[START OF Extracted information]

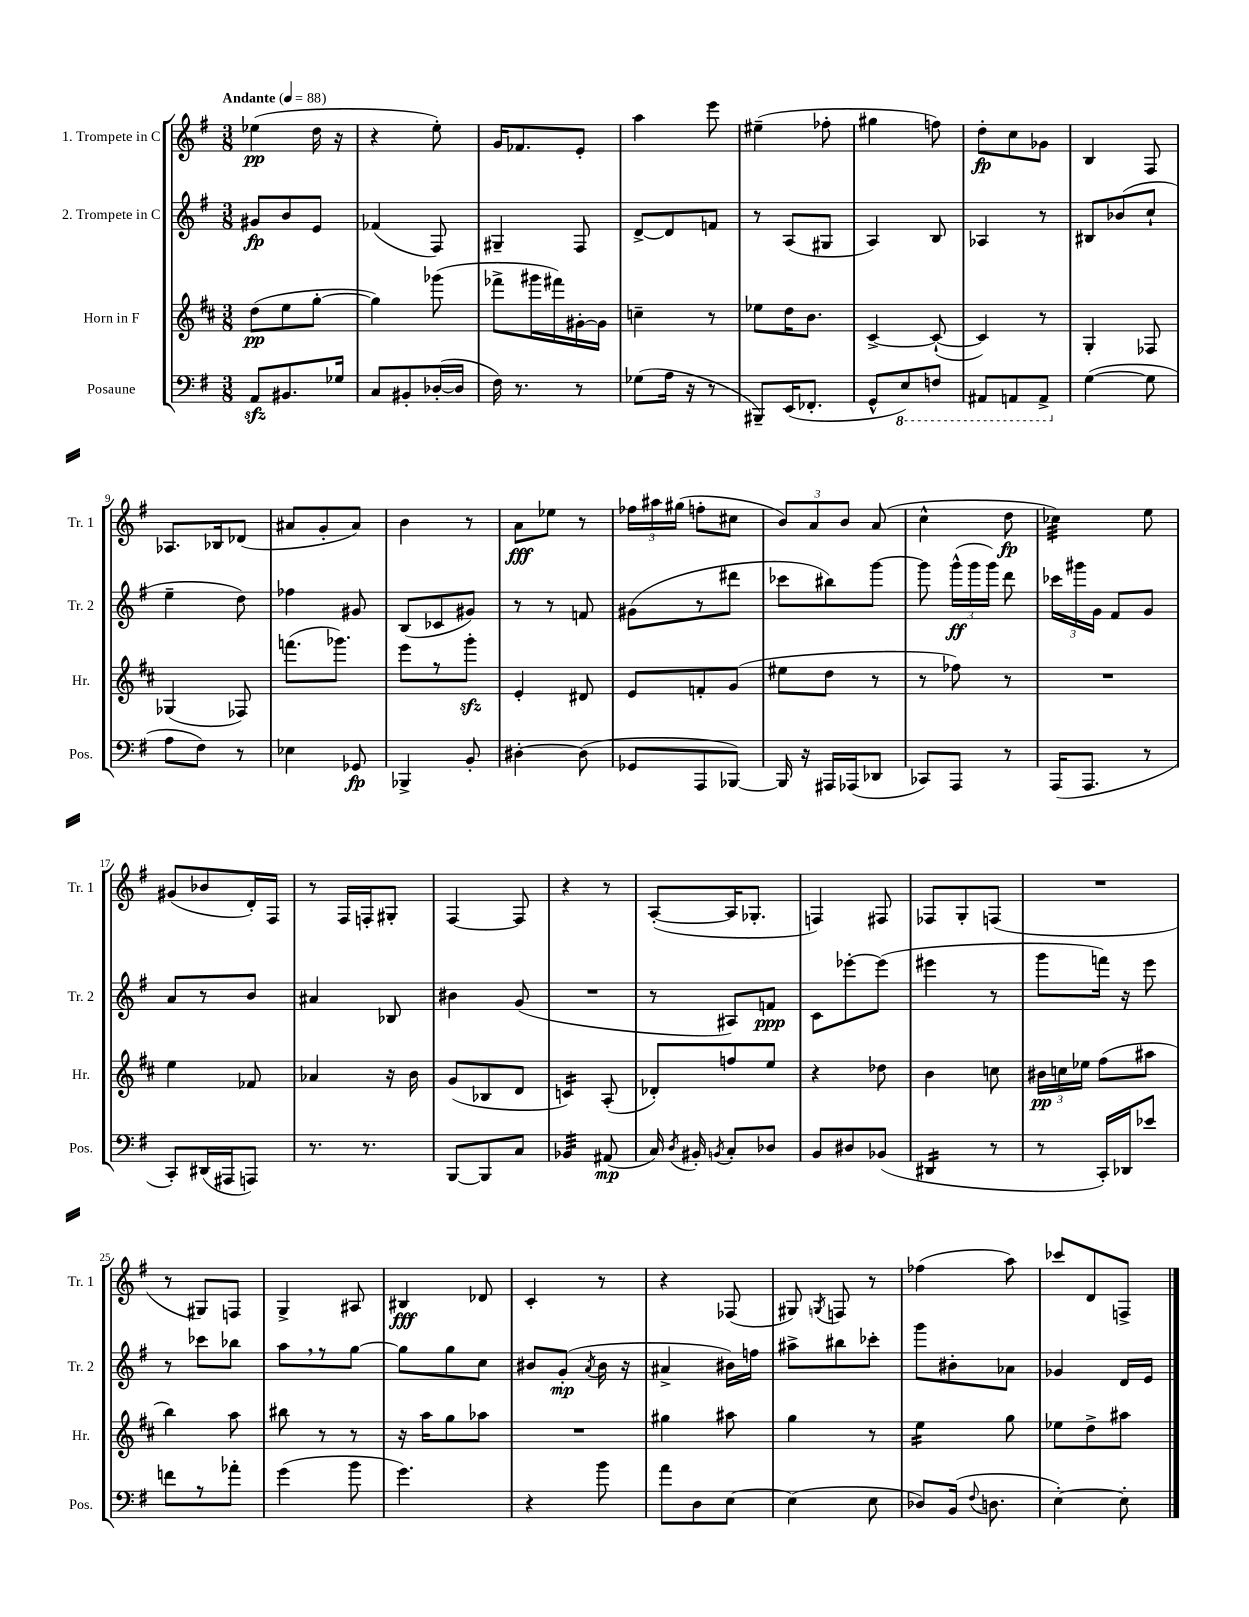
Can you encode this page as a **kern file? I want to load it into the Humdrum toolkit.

**kern	**kern	**kern	**kern
*staff4	*staff3	*staff2	*staff1
*clefF4	*clefG2	*clefG2	*clefG2
*k[f#]	*k[f#c#]	*k[f#]	*k[f#]
*M3/8	*M3/8	*M3/8	*M3/8
*MM88	*MM88	*MM88	*MM88
8AA	(8dd	8g#	(4ee-
8.BB#	8ee	8b	.
.	[8gg'	8e	16dd
16G-	.	.	16r
=	=	=	=
8C	4gg])	(4f-	4r
8BB#'	.	.	.
([16D-'	(8ggg-	8F#)	8ee')
16D-]	.	.	.
=	=	=	=
16F#)	8fff-^	4G#~	16g
8.r	.	.	8.f-
.	16ggg#	.	.
.	16fff#)	.	.
8r	[16g#'	8F#	8e'
.	16g#]	.	.
=	=	=	=
(8G-	4cc~	[8d^	4aa
16A	.	8d]	.
16r	.	.	.
8r	8r	8f	8eee
=	=	=	=
8BBB#~)	8ee-	8r	(4ee#~
(16EE	16dd	(8A	.
8.FF-'	8.b	.	.
.	.	8G#	8ff-'
=	=	=	=
8GG^^	[4c#^	4A)	4gg#
8EE)	.	.	.
8FF	(8c#`_	8B	8ff)
=	=	=	=
8AAA#	4c#])	4A-	8dd'
8AAA	.	.	8cc
8AAA^	8r	8r	8g-
=	=	=	=
([4G	4G'	8B#	4B
.	.	(8b-	.
8G]	8F-	8cc`	8F#
=	=	=	=
8A	(4G-	4ee~	8.A-
8F#)	.	.	.
.	.	.	16B-
8r	8F-)	8dd)	(8d-
=	=	=	=
4E-	(8.fff	4ff-	8a#
.	.	.	8g'
.	8.ggg-)	.	.
8GG-	.	8g#	8a#)
=	=	=	=
4BBB-^	8eee	(8B	4b
.	8r	8c-	.
8BB'	8ggg'	8g#)	8r
=	=	=	=
[4D#'	4e'	8r	8a
.	.	8r	8ee-
(8D#]	8d#	8f	8r
=	=	=	=
8GG-	8e	(8g#	24ff-
.	.	.	24aa#
.	.	.	(24gg#
8AAA	8f'	8r	8ff'
[8BBB-)	(8g	8ddd#	8cc#
=	=	=	=
16BBB-]	8ee#	8ccc-	12b)
16r	.	.	.
.	.	.	12a
16AAA#	8dd	8bb#)	.
.	.	.	12b
(16AAA-	.	.	.
8DD-	8r	[8ggg	(8a
=	=	=	=
8CC-)	8r	8ggg]	4cc^^
8AAA	8ff-)	(24ggg^^	.
.	.	24ggg	.
.	.	24ggg)	.
8r	8r	8ddd	8dd
=	=	=	=
(16AAA	4.r	24ccc-	4cc-)
.	.	24ggg#	.
8.AAA	.	.	.
.	.	24g	.
.	.	8f#	.
8r	.	8g	8ee
=	=	=	=
8CC')	4ee	8a	(8g#
(16DD#	.	8r	8b-
16AAA#	.	.	.
8AAA)	8f-	8b	16d')
.	.	.	16F#
=	=	=	=
8.r	4a-	4a#	8r
.	.	.	16F#
8.r	.	.	16F'
.	16r	8B-	8G#'
.	16b	.	.
=	=	=	=
[8BBB	(8g	4b#	[4F#
8BBB]	8B-	.	.
8C	8d	(8g	8F#]
=	=	=	=
4BB-	4c)	4.r	4r
(8AA#	(8A'	.	8r
=	=	=	=
16C)	8d-')	8r	([8A'
8qD	.	.	.
16BB#'	.	.	.
8qBB	.	.	.
8C'	8ff	8A#)	16A]
.	.	.	8.G-'
8D-	8ee	8f	.
=	=	=	=
8BB	4r	8c	4F)
8D#	.	[8eee-'	.
(8BB-	8dd-	(8eee-]	8F#
=	=	=	=
4DD#	4b	4eee#	8F-
.	.	.	8G'
8r	8cc	8r	(8F
=	=	=	=
8r	24b#	8ggg	4.r
.	24cc	.	.
.	24ee-	.	.
16CC')	(8ff#	16fff)	.
16DD-	.	16r	.
8e-	8aa#	8eee	.
=	=	=	=
8f	4bb)	8r	8r
8r	.	8ccc-	8G#)
8a-'	8aa	8bb-	8F
=	=	=	=
(4g	8bb#	8aa	4G^
.	8r	8r	.
8b	8r	[8gg	8A#
=	=	=	=
4.g)	16r	8gg]	4B#
.	16aa	.	.
.	8gg	8gg	.
.	8aa-	8cc	8d-
=	=	=	=
4r	4.r	8b#	4c'
.	.	(8g'	.
.	.	8qa	.
8b	.	16b#	8r
.	.	16r	.
=	=	=	=
8a	4gg#	4a#^	4r
8D	.	.	.
[8E	8aa#	16b#)	(8F-
.	.	16ff	.
=	=	=	=
(4E]	4gg	8aa#^	8G#)
.	.	.	8qG
.	.	8bb#	8F
8E	8r	8ccc-'	8r
=	=	=	=
8D-)	4ee	8ggg	(4ff-
(16BB	.	8b#'	.
8qqF#	.	.	.
8.D	.	.	.
.	8gg	8a-	8aa)
=	=	=	=
[4E')	8ee-	4g-	8ccc-
.	8dd^	.	8d
8E']	8aa#	16d	8F^
.	.	16e	.
==	==	==	==
*-	*-	*-	*-
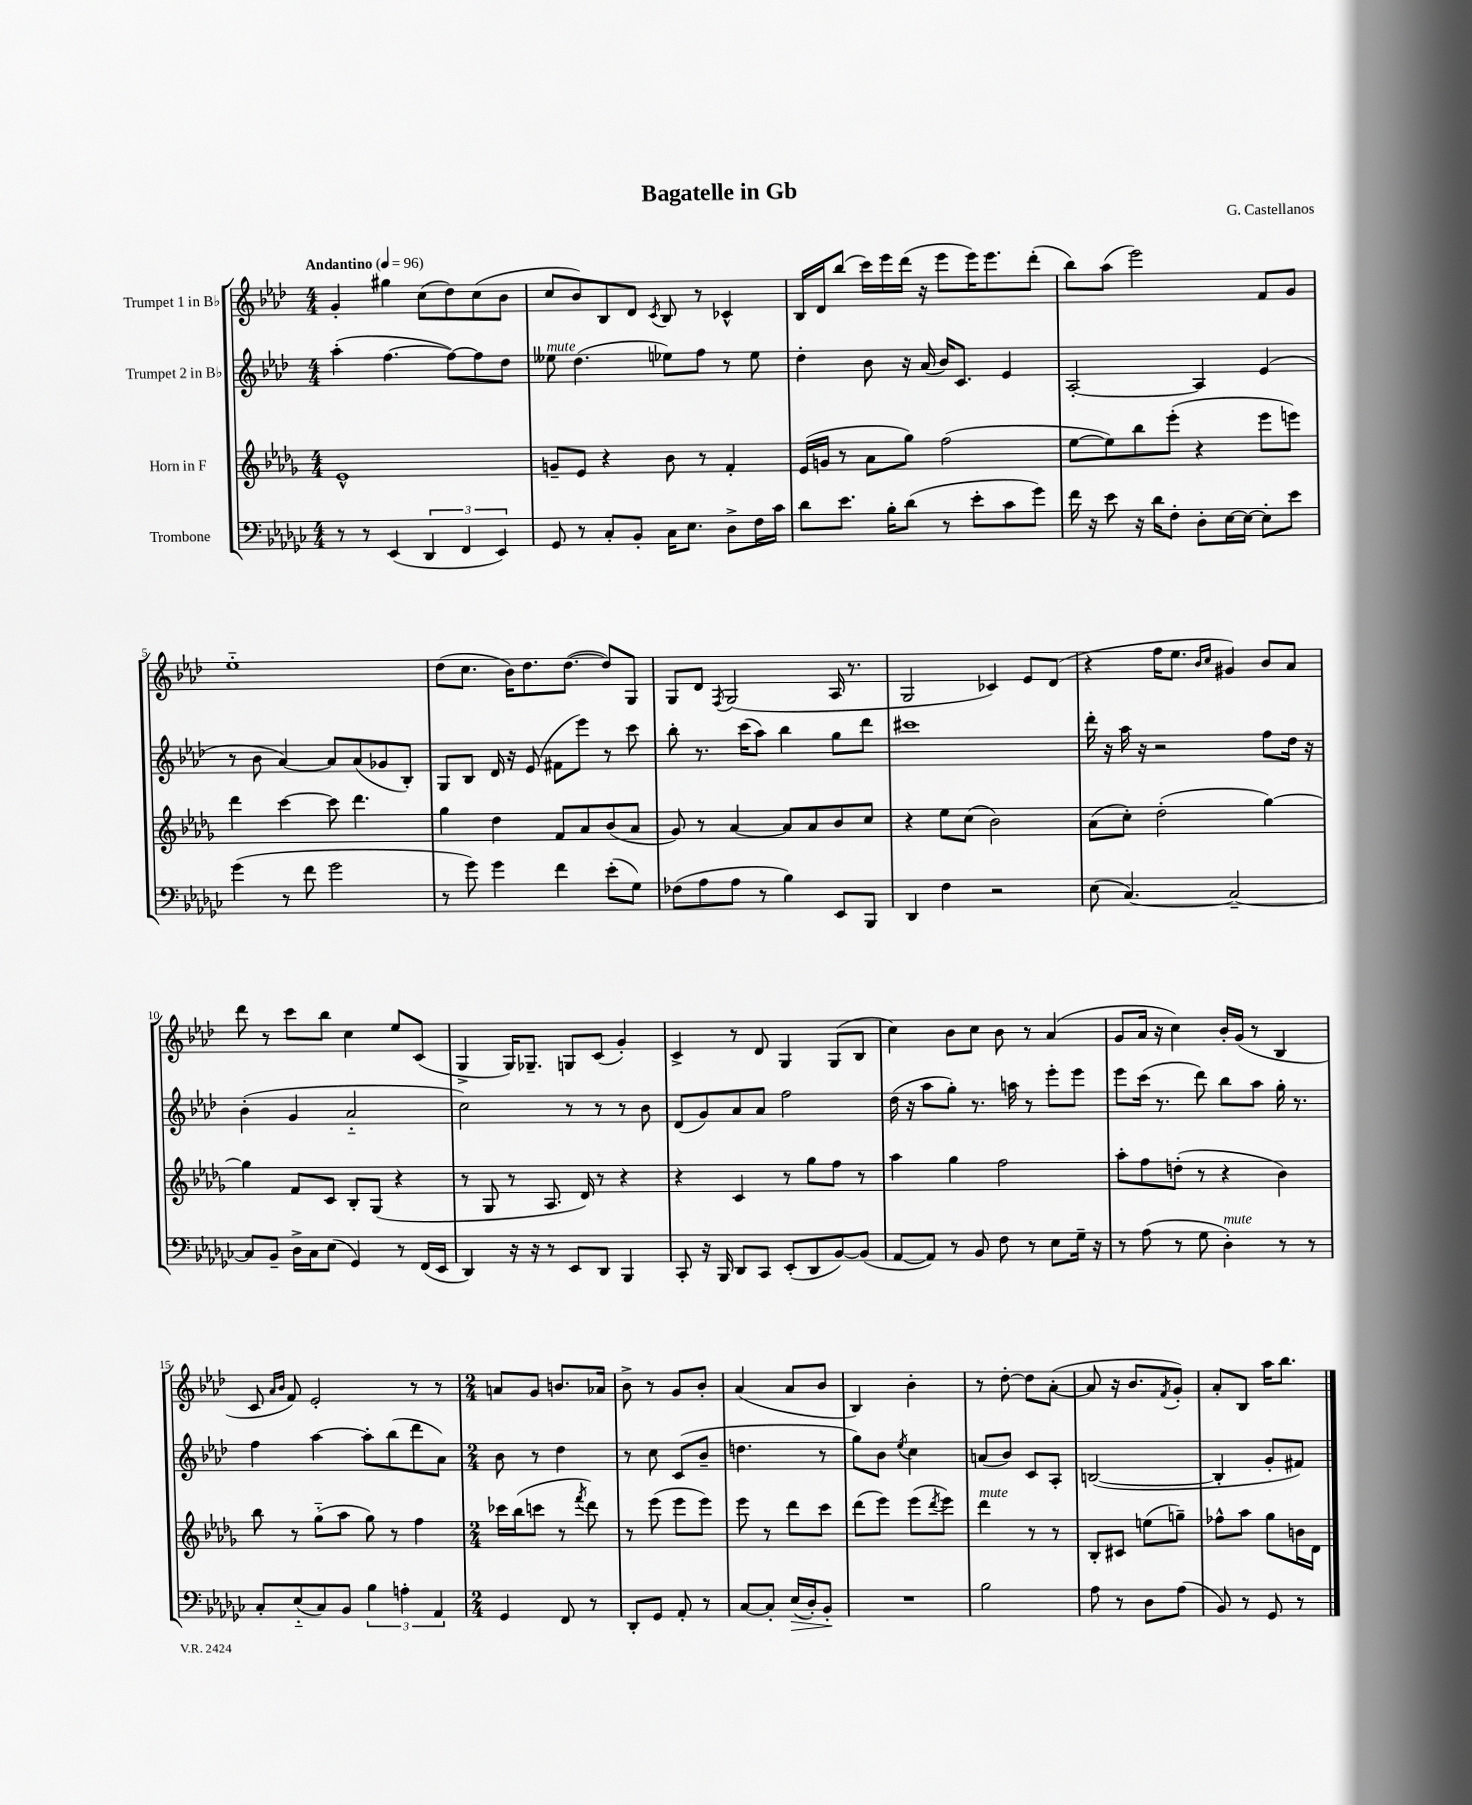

[END OF Extracted information]

**Directions for this task**
Identify every line above that contains the string "kern".

**Response**
Can you encode this page as a **kern file? I want to load it into the Humdrum toolkit.
**kern	**kern	**kern	**kern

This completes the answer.